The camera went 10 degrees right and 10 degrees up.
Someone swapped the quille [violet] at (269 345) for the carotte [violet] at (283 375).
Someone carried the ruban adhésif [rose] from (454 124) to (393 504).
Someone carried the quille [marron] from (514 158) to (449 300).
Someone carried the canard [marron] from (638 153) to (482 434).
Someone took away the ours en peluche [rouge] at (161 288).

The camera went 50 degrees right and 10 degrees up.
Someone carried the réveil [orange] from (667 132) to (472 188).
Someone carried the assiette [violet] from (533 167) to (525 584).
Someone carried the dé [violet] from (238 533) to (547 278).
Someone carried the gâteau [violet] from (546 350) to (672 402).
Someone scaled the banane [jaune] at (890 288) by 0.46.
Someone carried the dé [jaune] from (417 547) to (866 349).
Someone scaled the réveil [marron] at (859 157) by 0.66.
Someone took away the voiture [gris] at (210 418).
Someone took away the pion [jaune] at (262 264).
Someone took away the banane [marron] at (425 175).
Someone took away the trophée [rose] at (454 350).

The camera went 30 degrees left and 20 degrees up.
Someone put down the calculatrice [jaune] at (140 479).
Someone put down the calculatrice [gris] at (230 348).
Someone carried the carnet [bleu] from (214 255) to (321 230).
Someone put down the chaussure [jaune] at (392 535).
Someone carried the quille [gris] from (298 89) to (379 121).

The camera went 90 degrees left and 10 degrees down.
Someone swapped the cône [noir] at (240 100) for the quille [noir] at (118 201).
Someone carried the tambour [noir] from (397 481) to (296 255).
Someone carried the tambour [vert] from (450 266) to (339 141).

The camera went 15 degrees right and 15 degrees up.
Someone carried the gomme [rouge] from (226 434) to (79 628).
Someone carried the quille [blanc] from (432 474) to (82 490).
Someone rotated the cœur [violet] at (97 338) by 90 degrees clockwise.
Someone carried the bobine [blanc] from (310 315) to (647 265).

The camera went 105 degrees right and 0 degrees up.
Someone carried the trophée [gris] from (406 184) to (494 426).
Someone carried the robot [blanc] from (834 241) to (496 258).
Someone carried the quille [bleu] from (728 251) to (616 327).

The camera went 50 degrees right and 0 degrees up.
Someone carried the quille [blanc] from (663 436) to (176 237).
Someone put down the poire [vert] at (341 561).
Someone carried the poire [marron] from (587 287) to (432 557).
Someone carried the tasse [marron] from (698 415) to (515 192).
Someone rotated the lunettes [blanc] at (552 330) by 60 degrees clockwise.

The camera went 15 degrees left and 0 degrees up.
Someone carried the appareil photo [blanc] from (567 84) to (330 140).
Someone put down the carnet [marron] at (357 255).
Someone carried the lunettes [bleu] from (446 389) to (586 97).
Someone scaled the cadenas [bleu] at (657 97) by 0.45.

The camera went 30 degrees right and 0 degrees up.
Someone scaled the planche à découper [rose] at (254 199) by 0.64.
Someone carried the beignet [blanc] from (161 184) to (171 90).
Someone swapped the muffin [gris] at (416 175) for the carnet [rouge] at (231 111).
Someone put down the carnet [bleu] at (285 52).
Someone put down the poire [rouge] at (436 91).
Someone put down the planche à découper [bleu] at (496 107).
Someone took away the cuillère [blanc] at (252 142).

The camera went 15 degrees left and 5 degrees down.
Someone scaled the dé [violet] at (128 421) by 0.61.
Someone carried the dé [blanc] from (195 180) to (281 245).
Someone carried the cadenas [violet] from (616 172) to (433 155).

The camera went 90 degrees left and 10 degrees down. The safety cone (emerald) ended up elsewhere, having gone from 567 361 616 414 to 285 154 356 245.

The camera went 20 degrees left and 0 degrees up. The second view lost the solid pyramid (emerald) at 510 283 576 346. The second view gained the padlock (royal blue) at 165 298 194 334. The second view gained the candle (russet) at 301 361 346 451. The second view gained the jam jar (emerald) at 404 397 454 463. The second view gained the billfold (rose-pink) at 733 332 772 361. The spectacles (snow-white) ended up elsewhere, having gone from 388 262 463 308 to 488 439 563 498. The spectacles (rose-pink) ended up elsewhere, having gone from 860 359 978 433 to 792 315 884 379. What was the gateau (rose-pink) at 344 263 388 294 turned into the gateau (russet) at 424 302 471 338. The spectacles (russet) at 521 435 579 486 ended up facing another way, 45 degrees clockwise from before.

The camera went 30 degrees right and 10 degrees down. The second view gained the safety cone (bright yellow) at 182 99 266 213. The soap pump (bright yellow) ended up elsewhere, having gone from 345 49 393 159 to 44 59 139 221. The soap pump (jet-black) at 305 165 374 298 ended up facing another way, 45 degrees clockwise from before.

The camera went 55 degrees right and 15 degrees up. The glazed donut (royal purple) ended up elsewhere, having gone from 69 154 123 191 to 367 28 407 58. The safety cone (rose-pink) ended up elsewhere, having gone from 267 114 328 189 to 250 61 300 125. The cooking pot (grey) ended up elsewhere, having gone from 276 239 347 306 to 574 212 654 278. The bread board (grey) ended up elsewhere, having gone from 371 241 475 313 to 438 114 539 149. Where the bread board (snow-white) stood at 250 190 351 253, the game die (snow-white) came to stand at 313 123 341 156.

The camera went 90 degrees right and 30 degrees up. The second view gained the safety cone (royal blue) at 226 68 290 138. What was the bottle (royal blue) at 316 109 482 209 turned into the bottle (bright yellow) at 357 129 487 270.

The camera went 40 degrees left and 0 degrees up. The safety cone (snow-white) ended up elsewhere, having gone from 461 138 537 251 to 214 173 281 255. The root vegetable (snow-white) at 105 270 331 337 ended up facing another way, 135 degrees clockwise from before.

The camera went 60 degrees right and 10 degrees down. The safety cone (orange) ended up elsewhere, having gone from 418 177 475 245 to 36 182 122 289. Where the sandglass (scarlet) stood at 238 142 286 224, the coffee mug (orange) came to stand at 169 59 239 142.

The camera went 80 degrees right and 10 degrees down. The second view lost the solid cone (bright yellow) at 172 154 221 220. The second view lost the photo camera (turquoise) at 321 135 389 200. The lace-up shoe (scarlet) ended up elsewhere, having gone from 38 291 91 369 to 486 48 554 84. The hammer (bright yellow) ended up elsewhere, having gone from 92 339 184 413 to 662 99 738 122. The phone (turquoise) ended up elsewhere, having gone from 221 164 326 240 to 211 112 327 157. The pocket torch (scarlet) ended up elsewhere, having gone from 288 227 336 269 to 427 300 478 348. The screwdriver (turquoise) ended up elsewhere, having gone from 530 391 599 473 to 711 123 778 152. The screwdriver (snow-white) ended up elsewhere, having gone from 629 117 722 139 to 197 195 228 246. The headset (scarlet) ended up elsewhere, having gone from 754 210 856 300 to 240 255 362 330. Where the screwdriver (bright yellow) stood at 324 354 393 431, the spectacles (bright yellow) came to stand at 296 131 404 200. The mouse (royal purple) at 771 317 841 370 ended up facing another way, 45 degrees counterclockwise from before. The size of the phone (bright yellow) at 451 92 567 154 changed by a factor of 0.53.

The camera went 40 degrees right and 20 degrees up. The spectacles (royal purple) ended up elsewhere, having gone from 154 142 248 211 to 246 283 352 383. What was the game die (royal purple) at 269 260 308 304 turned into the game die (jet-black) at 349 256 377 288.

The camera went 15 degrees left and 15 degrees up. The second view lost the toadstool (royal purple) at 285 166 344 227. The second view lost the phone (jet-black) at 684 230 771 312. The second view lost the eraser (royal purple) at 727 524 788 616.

· · · · · · ·

### Task description
Where a line in the listing holds the string "tambour", include it in the count, then report the total alone.

### Task result
2